Data items:
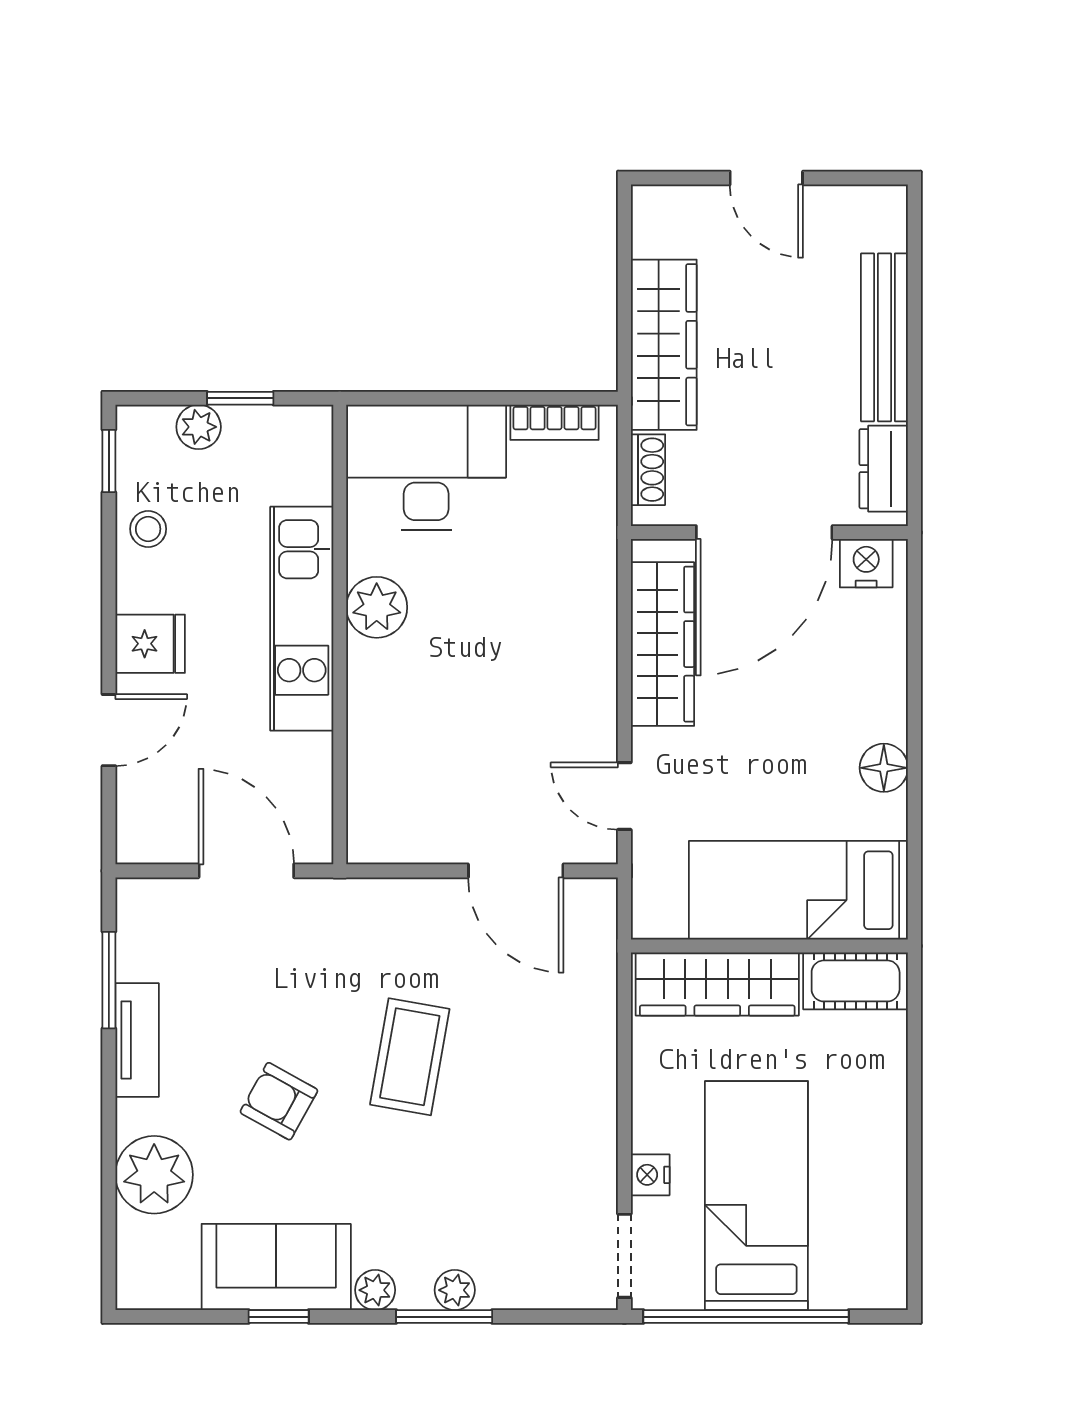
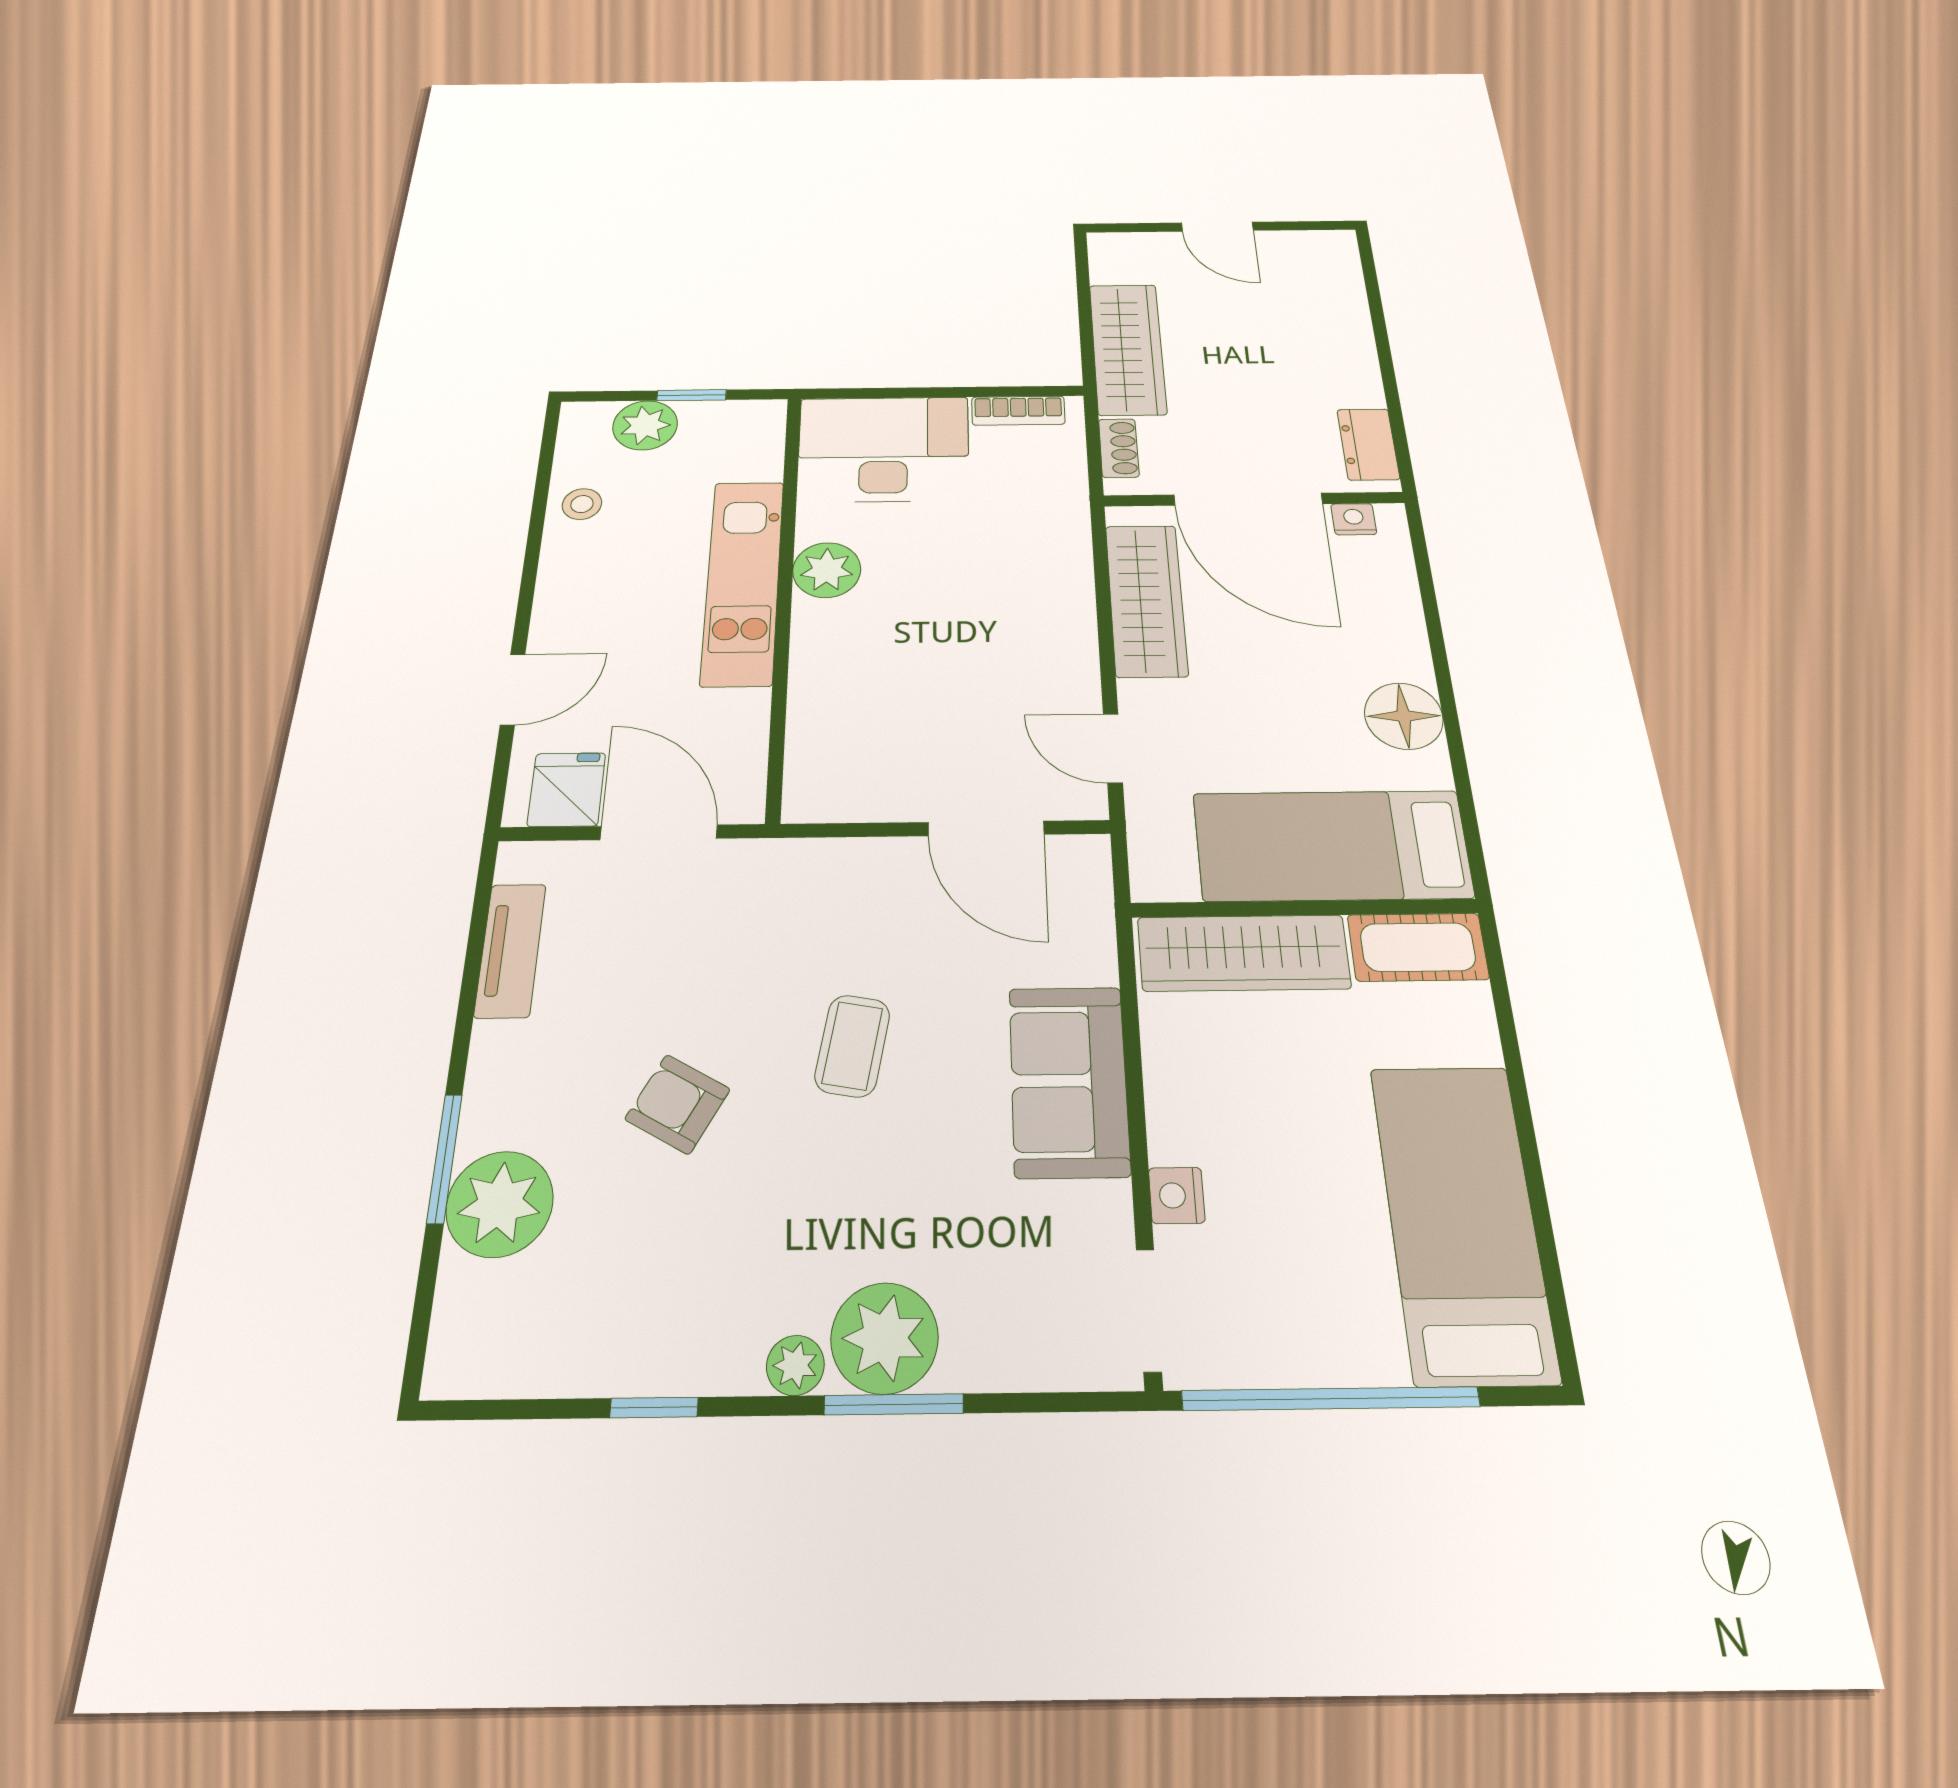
bench: (884, 337) -> (1351, 341), removed
plant: (199, 427) -> (645, 425), width x1.38, depth x1.38
window: (109, 461) -> (548, 447), removed
door: (764, 532) -> (1248, 499), hinge flipped
nightstand: (866, 563) -> (1354, 519), width x0.72, depth x0.74
fridge: (150, 644) -> (567, 790), moved, turned -90
floor lamp: (884, 768) -> (1404, 716), width x1.38, depth x1.38
window: (109, 980) -> (444, 1158), moved
tv unit: (137, 1040) -> (510, 950), moved
coffee table: (410, 1057) -> (852, 1046), width x0.73, depth x0.77
bed: (756, 1196) -> (1462, 1220), moved
sofa: (276, 1267) -> (1069, 1081), moved, turned -90
plant: (455, 1290) -> (885, 1338), width x1.87, depth x1.87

* **Try it**: Output each entry exactly. Skip the pictures.

* **Answer area**:
bench: (884, 337) -> (1351, 341), removed
plant: (199, 427) -> (645, 425), width x1.38, depth x1.38
window: (109, 461) -> (548, 447), removed
door: (764, 532) -> (1248, 499), hinge flipped
nightstand: (866, 563) -> (1354, 519), width x0.72, depth x0.74
fridge: (150, 644) -> (567, 790), moved, turned -90
floor lamp: (884, 768) -> (1404, 716), width x1.38, depth x1.38
window: (109, 980) -> (444, 1158), moved
tv unit: (137, 1040) -> (510, 950), moved
coffee table: (410, 1057) -> (852, 1046), width x0.73, depth x0.77
bed: (756, 1196) -> (1462, 1220), moved
sofa: (276, 1267) -> (1069, 1081), moved, turned -90
plant: (455, 1290) -> (885, 1338), width x1.87, depth x1.87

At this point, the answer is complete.